* **TASK REQUIREMENTS**
What should be copied is the stretch of entries below from the line with "orange cheese: 4 -> 5" up to and including the line with "yellow teapot: 2 -> 3", exactly and without images.

[Start of Attachment]

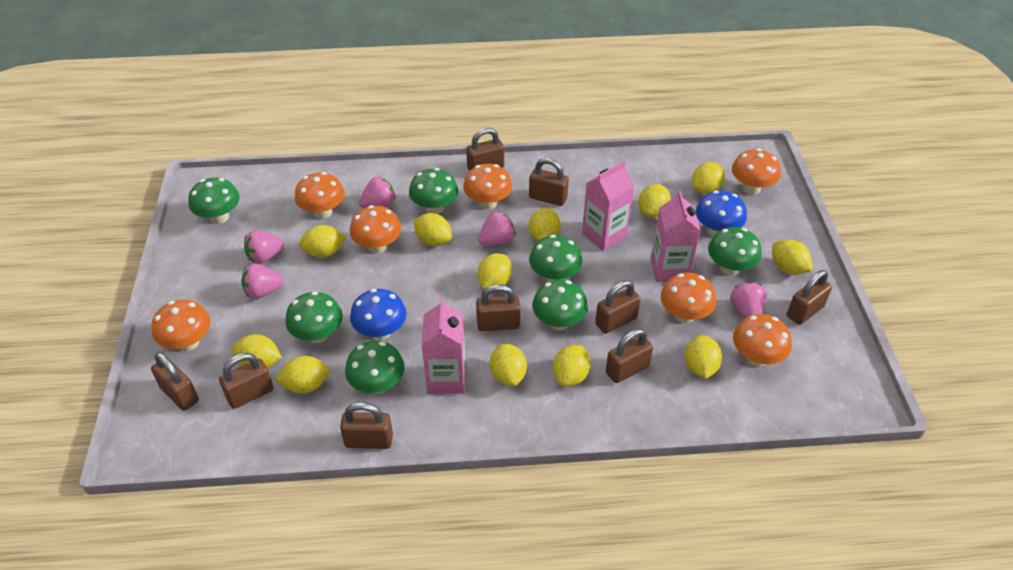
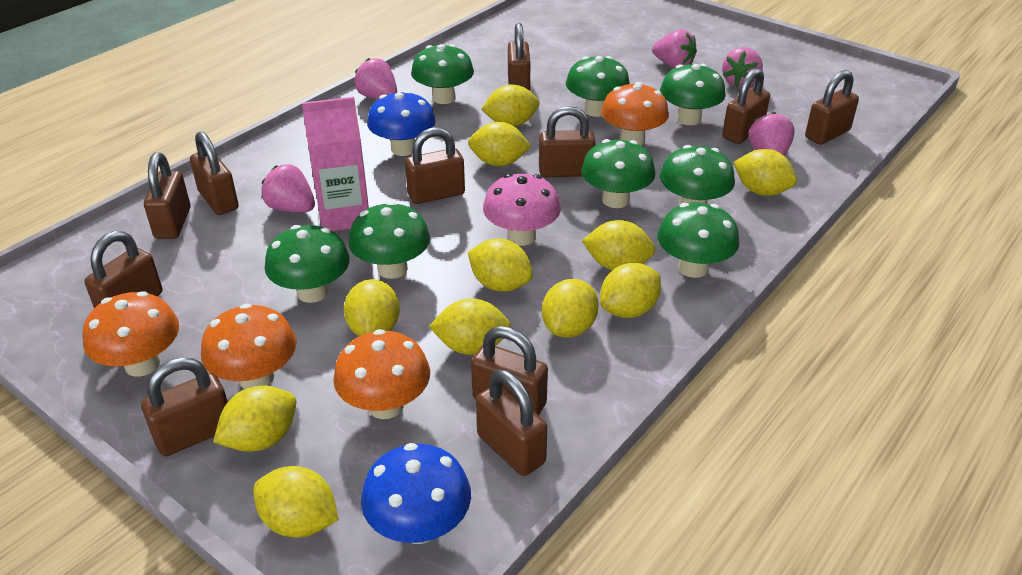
brown padlock: 9 -> 11
green mushroom: 7 -> 8
orange mushroom: 7 -> 4
pink carton: 3 -> 1
pink mushroom: 0 -> 1
yellow lemon: 12 -> 11

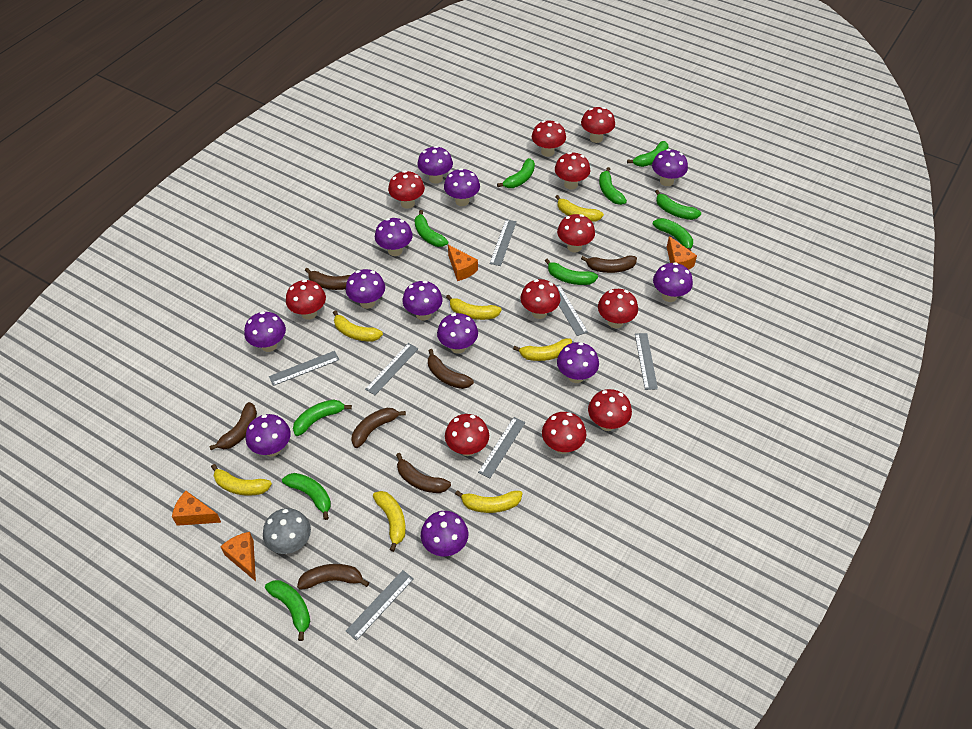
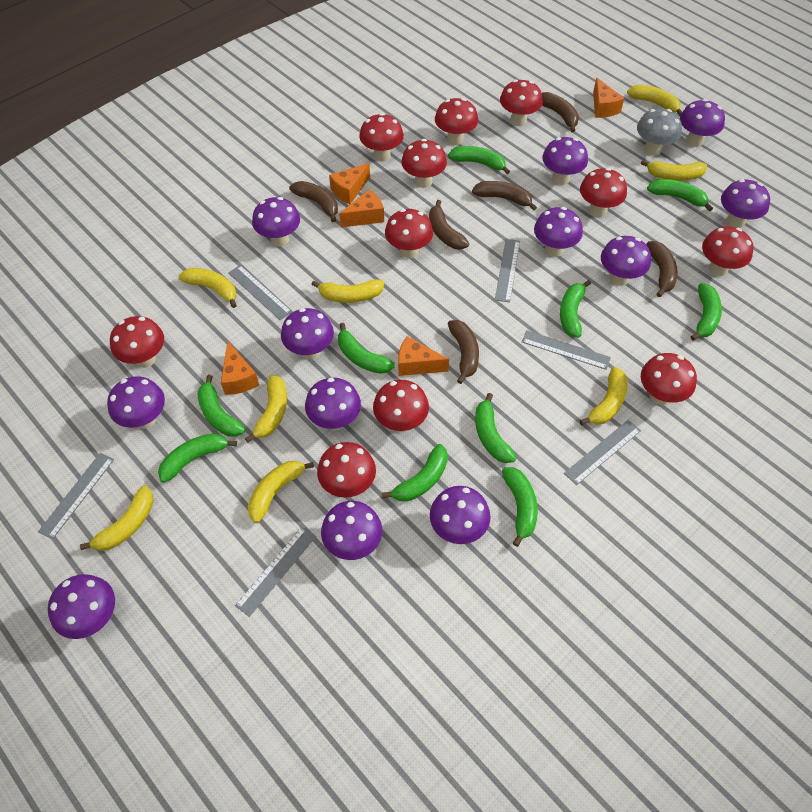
brown banana: 7 -> 6
grey ruler: 7 -> 6
orange cheese: 4 -> 5
yellow banana: 7 -> 8

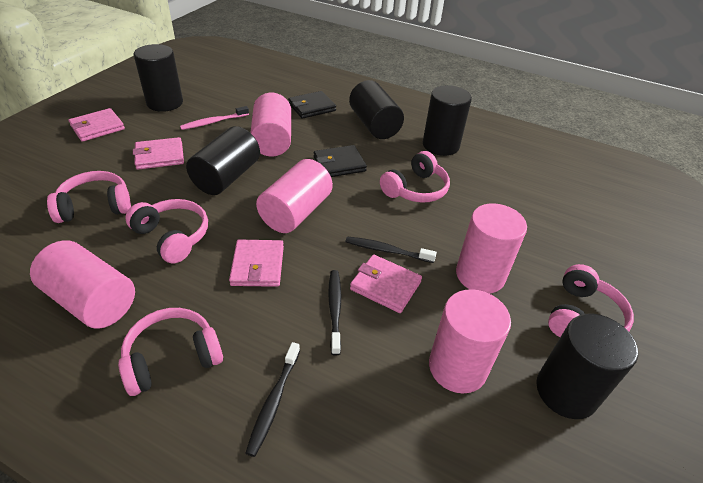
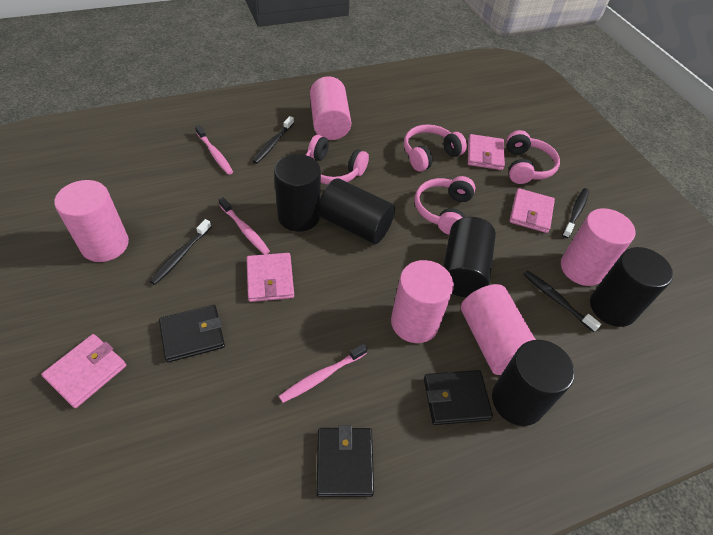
black toothbrush: 3 -> 4
black wallet: 2 -> 3
pink headphones: 5 -> 4
pink toothbrush: 1 -> 3

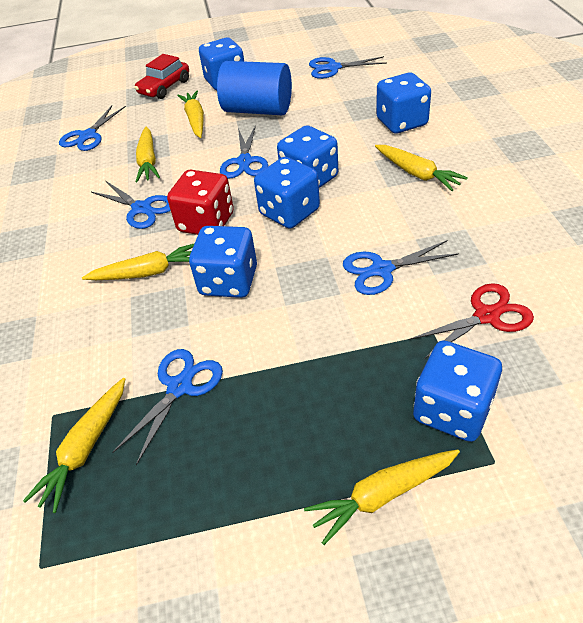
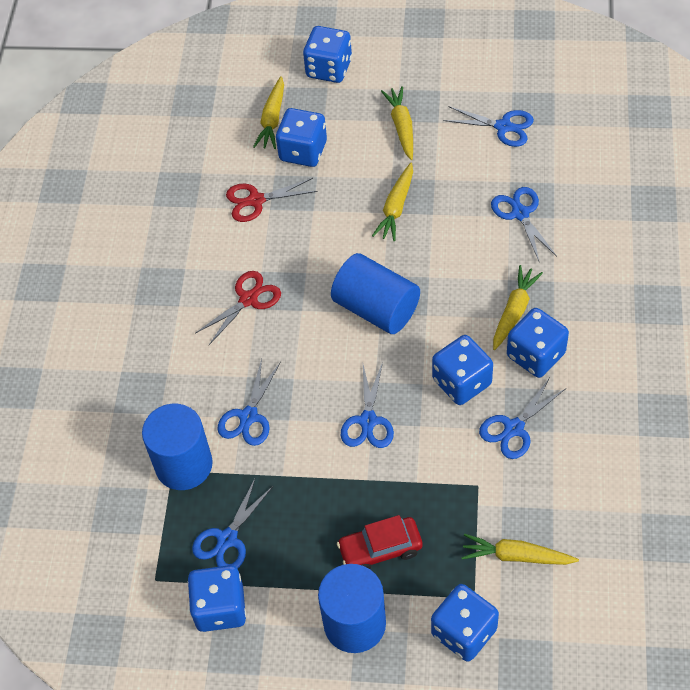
blue cylinder: 1 -> 3
red dice: 1 -> 0
red scissors: 1 -> 2
yellow carrot: 6 -> 5

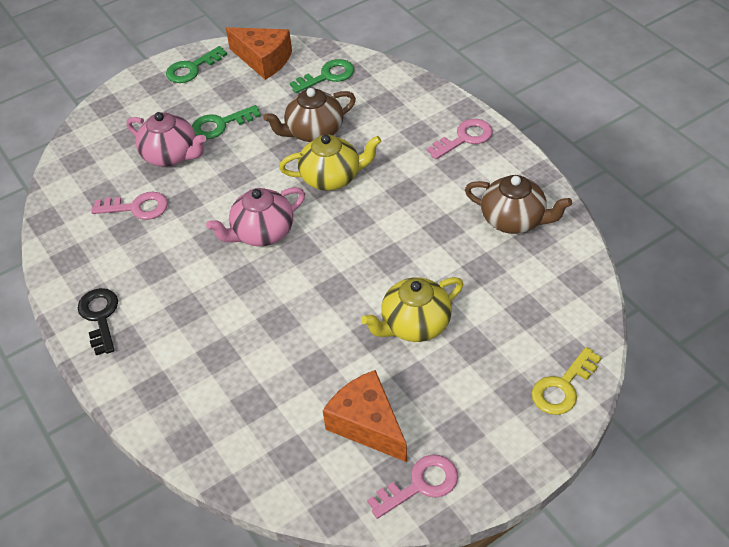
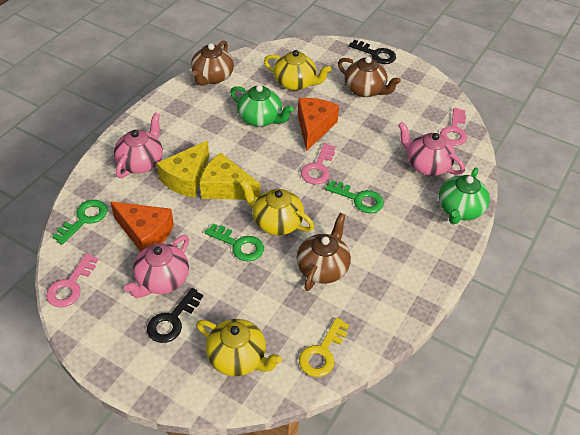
black key: 1 -> 2
brown teapot: 2 -> 3
green teapot: 0 -> 2
pink teapot: 2 -> 3
yellow cheese: 0 -> 2
yellow teapot: 2 -> 3

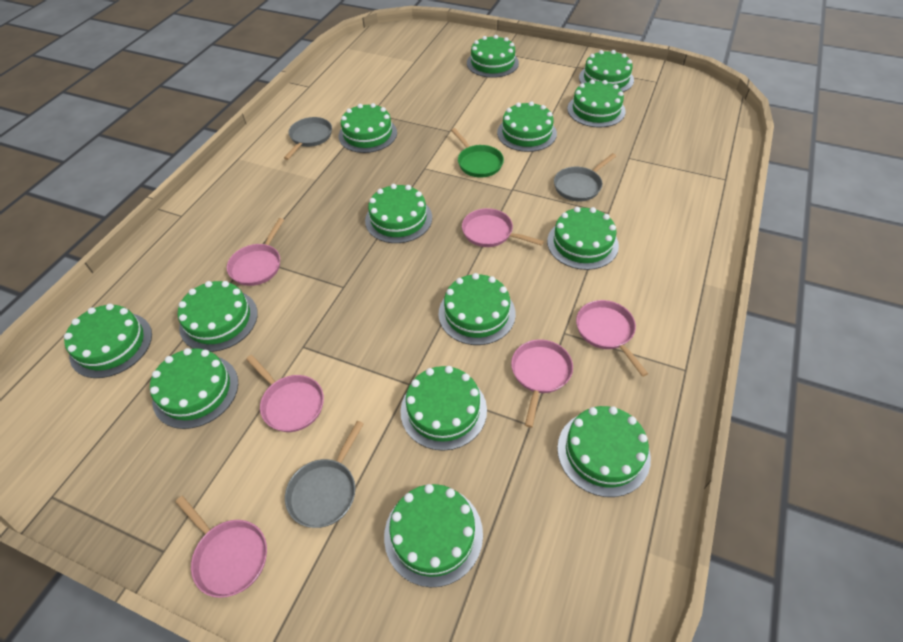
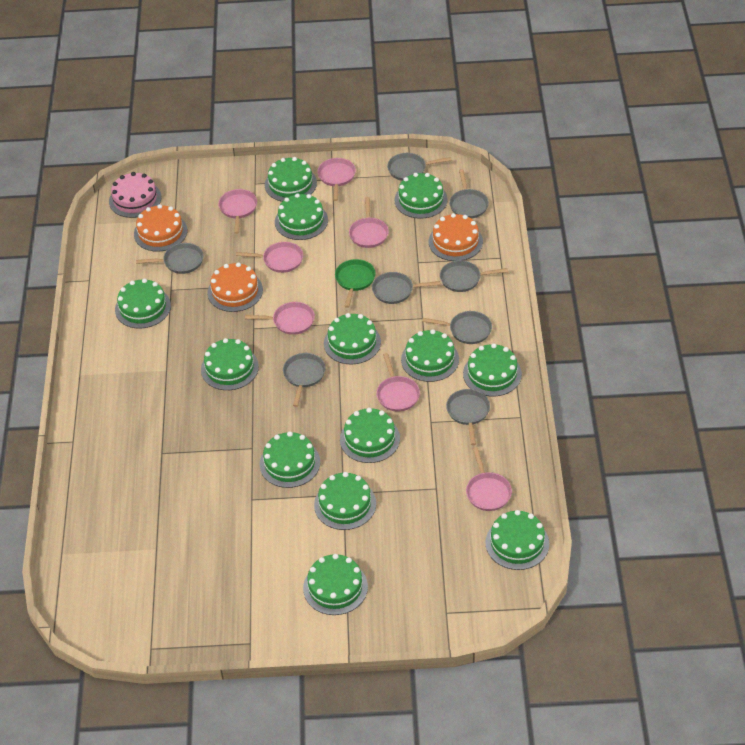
green cake: 14 -> 13
grey pan: 3 -> 8
orange cake: 0 -> 3
pink cake: 0 -> 1
pink pan: 6 -> 7

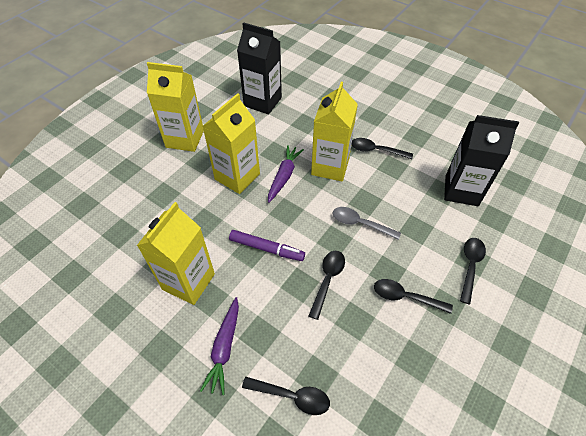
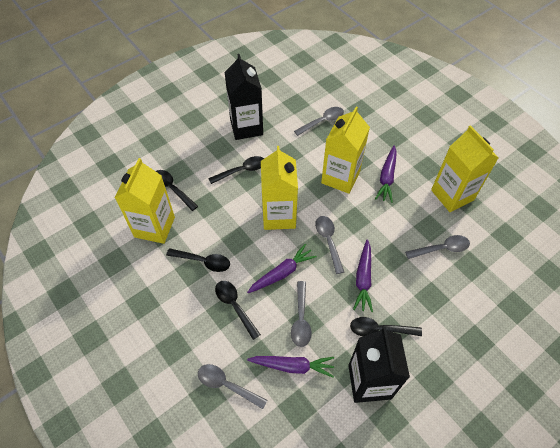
grey spoon: 1 -> 5
purple carrot: 2 -> 4
purple marker: 1 -> 0

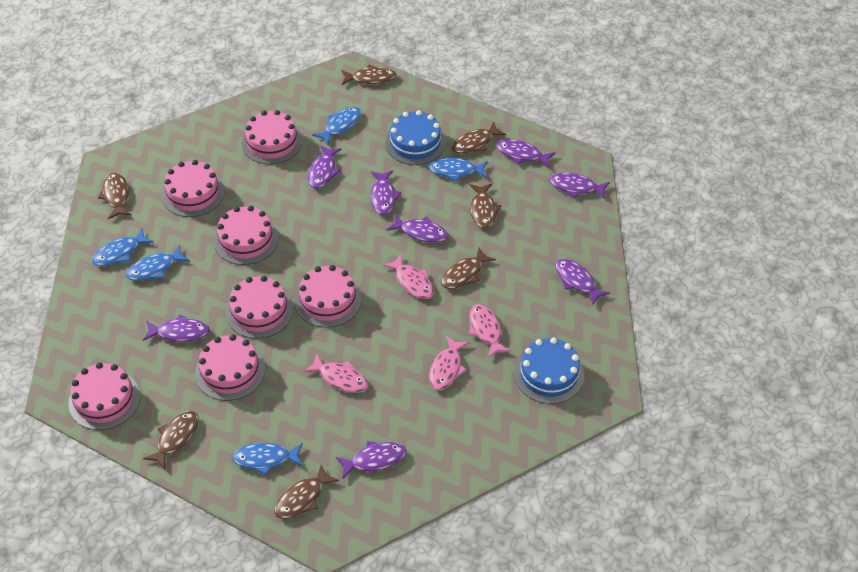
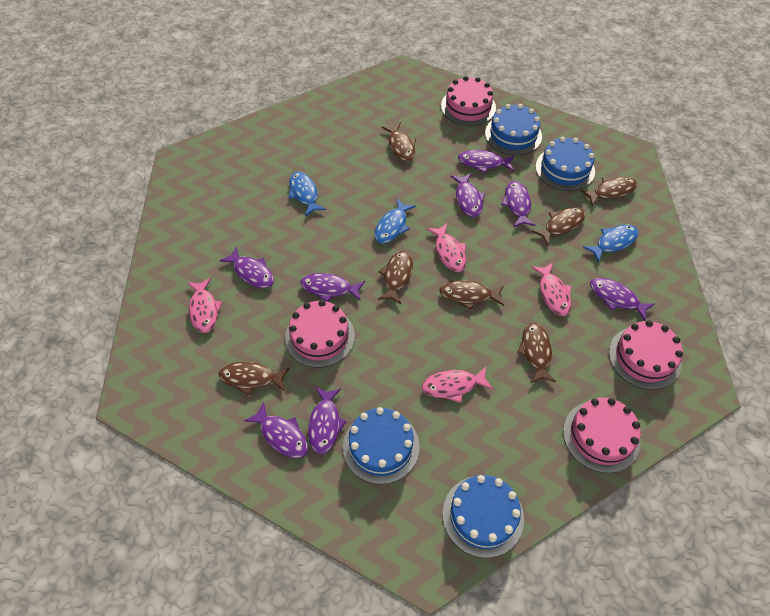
blue cake: 2 -> 4
blue fish: 5 -> 3
pink cake: 7 -> 4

[End of Attachment]

* **WRITTEN ANSWER**
orange cheese: 4 -> 5
yellow banana: 7 -> 8

black toothbrush: 3 -> 4
black wallet: 2 -> 3
pink headphones: 5 -> 4
pink toothbrush: 1 -> 3

blue cylinder: 1 -> 3
red dice: 1 -> 0
red scissors: 1 -> 2
yellow carrot: 6 -> 5

black key: 1 -> 2
brown teapot: 2 -> 3
green teapot: 0 -> 2
pink teapot: 2 -> 3
yellow cheese: 0 -> 2
yellow teapot: 2 -> 3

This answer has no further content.